=== Begin Enclosure ===

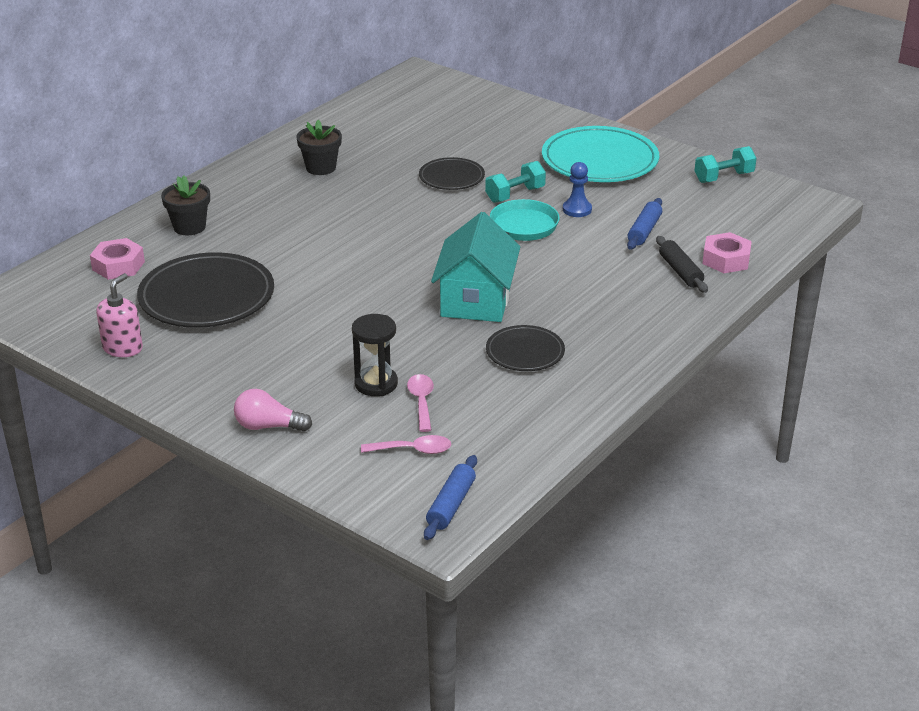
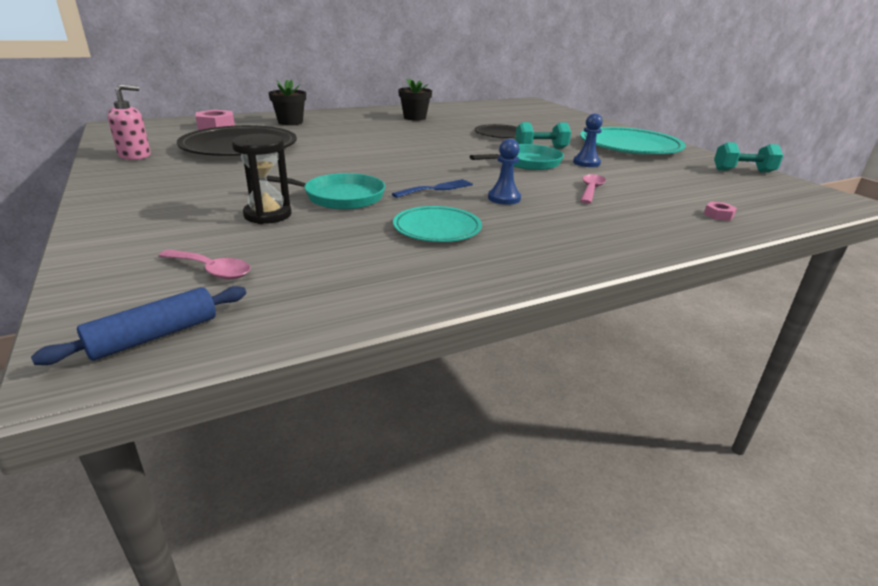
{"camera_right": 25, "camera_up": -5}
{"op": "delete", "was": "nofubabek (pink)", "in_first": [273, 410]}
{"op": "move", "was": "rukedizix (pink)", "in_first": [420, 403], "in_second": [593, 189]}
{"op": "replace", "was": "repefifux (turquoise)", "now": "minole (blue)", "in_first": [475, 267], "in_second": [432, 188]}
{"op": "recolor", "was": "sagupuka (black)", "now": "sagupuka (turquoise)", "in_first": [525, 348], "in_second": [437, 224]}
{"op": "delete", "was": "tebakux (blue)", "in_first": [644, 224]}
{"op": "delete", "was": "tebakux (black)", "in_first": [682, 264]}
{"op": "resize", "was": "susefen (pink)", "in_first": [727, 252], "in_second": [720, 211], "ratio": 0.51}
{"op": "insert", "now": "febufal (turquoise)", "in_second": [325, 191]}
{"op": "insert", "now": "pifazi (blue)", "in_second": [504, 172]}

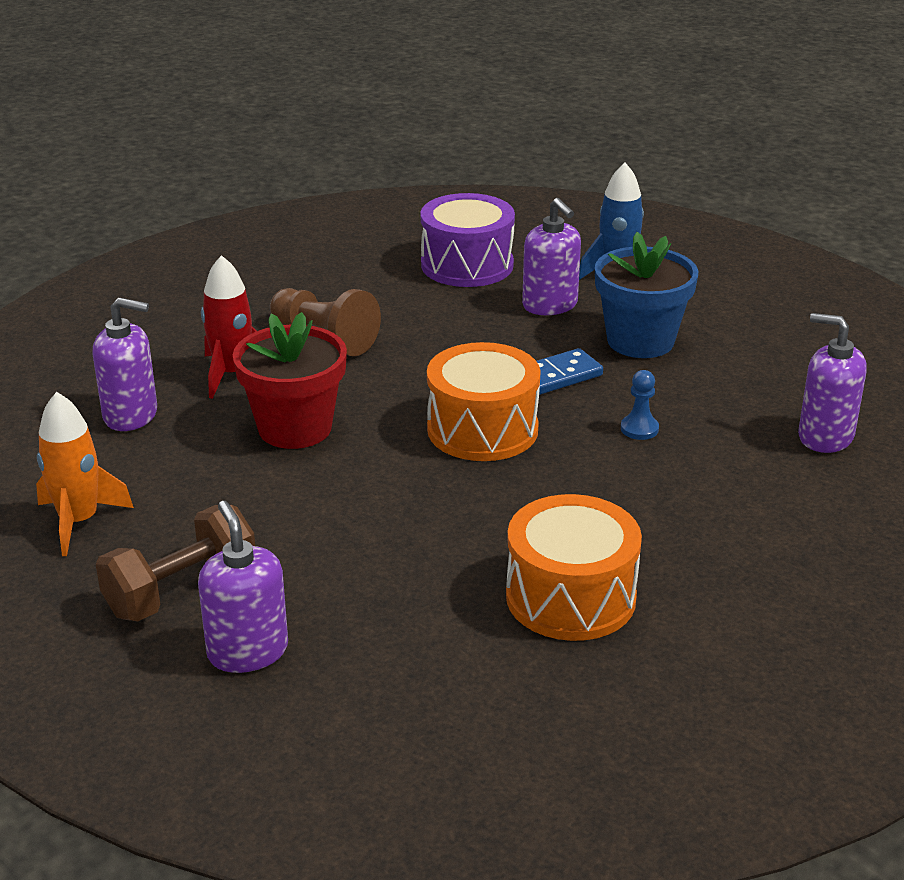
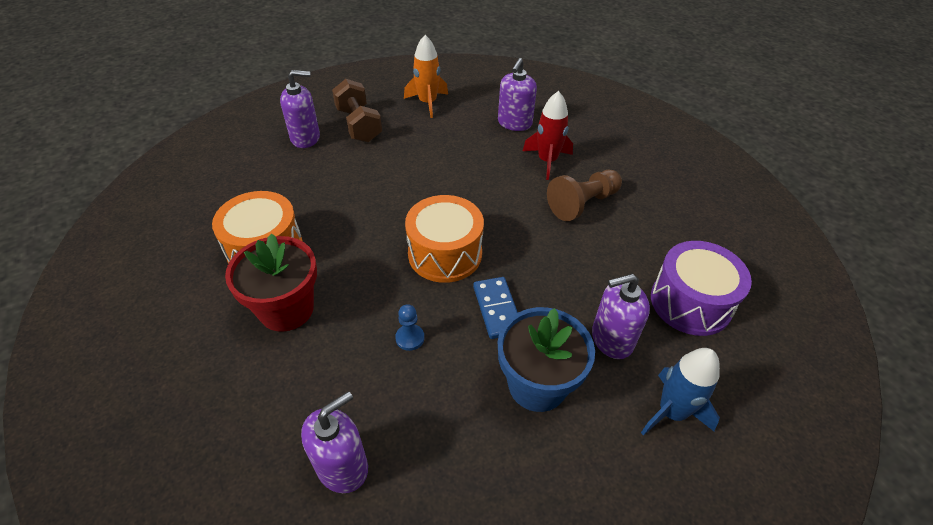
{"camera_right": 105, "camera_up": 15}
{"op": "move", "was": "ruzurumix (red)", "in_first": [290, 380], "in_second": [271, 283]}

=== End Enclosure ===

EXERCISE PROMPT: From the listing above, copy out each line where the word "turquoise" appears.

EXERCISE ANSWER:
{"op": "replace", "was": "repefifux (turquoise)", "now": "minole (blue)", "in_first": [475, 267], "in_second": [432, 188]}
{"op": "recolor", "was": "sagupuka (black)", "now": "sagupuka (turquoise)", "in_first": [525, 348], "in_second": [437, 224]}
{"op": "insert", "now": "febufal (turquoise)", "in_second": [325, 191]}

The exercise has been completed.